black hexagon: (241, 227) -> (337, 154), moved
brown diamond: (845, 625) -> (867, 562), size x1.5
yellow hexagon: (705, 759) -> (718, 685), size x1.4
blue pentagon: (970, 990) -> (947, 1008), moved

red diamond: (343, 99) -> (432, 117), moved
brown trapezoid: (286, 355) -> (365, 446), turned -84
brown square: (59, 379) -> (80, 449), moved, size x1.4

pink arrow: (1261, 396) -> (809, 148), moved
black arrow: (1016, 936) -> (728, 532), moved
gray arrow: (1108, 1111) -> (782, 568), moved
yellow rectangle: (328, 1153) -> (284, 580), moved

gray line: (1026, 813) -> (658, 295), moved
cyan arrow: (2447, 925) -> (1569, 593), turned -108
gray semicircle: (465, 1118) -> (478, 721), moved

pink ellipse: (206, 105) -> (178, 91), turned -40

▬▬▬▬▬▬

The task :: Nothing in the records above may differ in your copy; retype them in full.

Finished exercise ::
black hexagon: (241, 227) -> (337, 154), moved
brown diamond: (845, 625) -> (867, 562), size x1.5
yellow hexagon: (705, 759) -> (718, 685), size x1.4
blue pentagon: (970, 990) -> (947, 1008), moved

red diamond: (343, 99) -> (432, 117), moved
brown trapezoid: (286, 355) -> (365, 446), turned -84
brown square: (59, 379) -> (80, 449), moved, size x1.4

pink arrow: (1261, 396) -> (809, 148), moved
black arrow: (1016, 936) -> (728, 532), moved
gray arrow: (1108, 1111) -> (782, 568), moved
yellow rectangle: (328, 1153) -> (284, 580), moved

gray line: (1026, 813) -> (658, 295), moved
cyan arrow: (2447, 925) -> (1569, 593), turned -108
gray semicircle: (465, 1118) -> (478, 721), moved

pink ellipse: (206, 105) -> (178, 91), turned -40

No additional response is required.